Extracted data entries
□ □ □ □
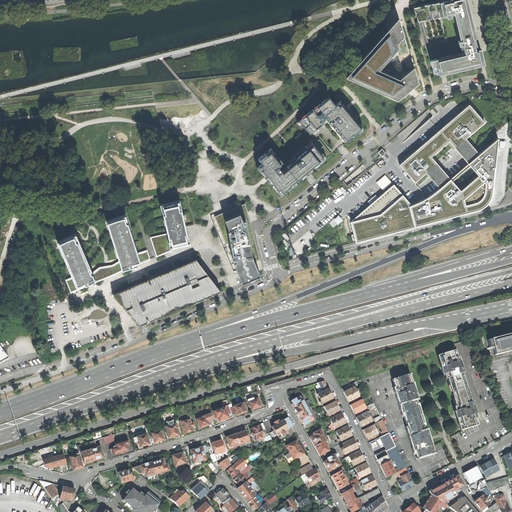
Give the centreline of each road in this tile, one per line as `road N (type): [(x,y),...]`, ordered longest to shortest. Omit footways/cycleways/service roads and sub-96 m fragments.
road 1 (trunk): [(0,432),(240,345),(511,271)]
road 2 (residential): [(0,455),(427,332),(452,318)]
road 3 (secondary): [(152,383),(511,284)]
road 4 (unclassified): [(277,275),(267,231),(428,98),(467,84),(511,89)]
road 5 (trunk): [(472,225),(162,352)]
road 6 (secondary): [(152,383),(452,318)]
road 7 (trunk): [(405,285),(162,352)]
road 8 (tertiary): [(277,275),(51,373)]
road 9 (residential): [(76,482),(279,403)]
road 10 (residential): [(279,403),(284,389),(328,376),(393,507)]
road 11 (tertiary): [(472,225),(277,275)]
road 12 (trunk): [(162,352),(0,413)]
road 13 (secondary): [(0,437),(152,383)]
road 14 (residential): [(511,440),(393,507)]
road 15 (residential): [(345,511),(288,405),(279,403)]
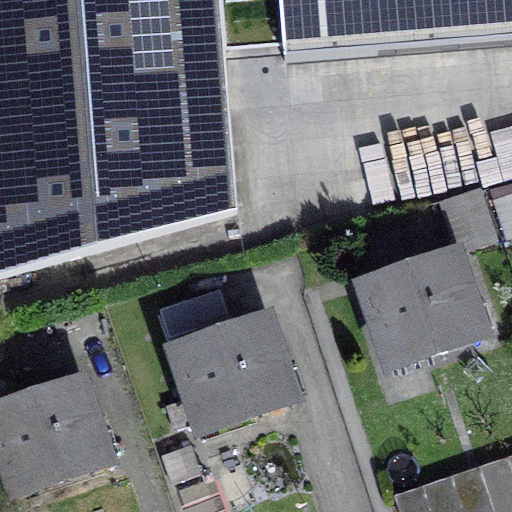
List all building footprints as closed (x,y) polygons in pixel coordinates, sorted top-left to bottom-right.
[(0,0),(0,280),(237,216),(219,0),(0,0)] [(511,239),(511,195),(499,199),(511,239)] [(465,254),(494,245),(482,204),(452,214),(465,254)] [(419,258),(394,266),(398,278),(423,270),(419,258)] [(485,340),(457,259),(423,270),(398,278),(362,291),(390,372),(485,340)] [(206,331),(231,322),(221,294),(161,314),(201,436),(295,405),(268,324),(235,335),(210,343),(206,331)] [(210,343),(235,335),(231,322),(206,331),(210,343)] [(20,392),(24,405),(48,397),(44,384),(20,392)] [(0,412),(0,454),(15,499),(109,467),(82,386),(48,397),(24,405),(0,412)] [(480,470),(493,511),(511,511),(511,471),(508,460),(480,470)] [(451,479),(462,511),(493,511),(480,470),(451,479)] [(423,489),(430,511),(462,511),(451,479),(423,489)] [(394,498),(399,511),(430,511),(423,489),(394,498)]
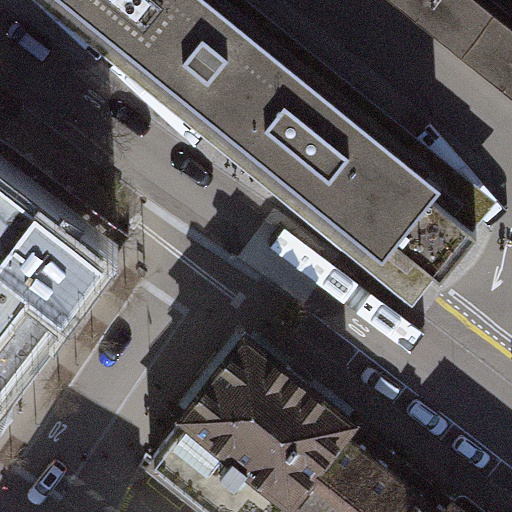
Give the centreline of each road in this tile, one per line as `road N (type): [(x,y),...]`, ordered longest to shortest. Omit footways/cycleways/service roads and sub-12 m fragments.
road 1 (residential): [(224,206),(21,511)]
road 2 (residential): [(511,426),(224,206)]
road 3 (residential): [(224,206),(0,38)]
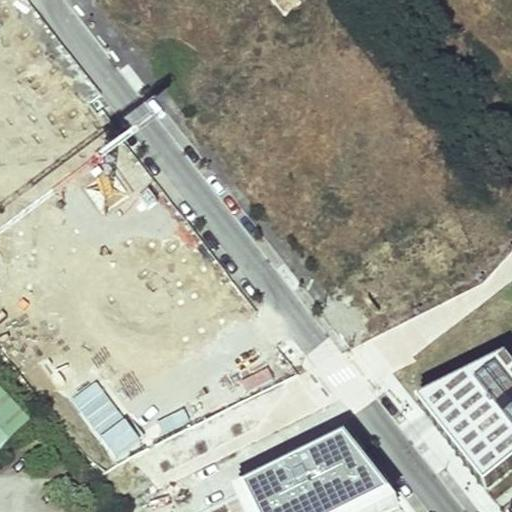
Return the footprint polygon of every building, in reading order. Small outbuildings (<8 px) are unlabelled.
□ □ □ □
▶ [Set exercise]: Change "centreline" to "centerline" in the stretch from the start of the lines through the line containing "road 15 (residential): [(345,511),(288,405),(279,403)]", keeping everything else the same. Leave the pictures out of your answer.

▶ [Response to the exercise]:
Give the centerline of each road in this tile, one per line as `road N (type): [(x,y),...]`, ordered longest to shortest. Omit footways/cycleways/service roads and sub-96 m fragments.
road 1 (trunk): [(0,432),(240,345),(511,271)]
road 2 (residential): [(0,455),(427,332),(452,318)]
road 3 (secondary): [(152,383),(511,284)]
road 4 (unclassified): [(277,275),(267,231),(428,98),(467,84),(511,89)]
road 5 (trunk): [(472,225),(162,352)]
road 6 (secondary): [(152,383),(452,318)]
road 7 (trunk): [(405,285),(162,352)]
road 8 (tertiary): [(277,275),(51,373)]
road 9 (residential): [(76,482),(279,403)]
road 10 (residential): [(279,403),(284,389),(328,376),(393,507)]
road 11 (tertiary): [(472,225),(277,275)]
road 12 (trunk): [(162,352),(0,413)]
road 13 (secondary): [(0,437),(152,383)]
road 14 (residential): [(511,440),(393,507)]
road 15 (residential): [(345,511),(288,405),(279,403)]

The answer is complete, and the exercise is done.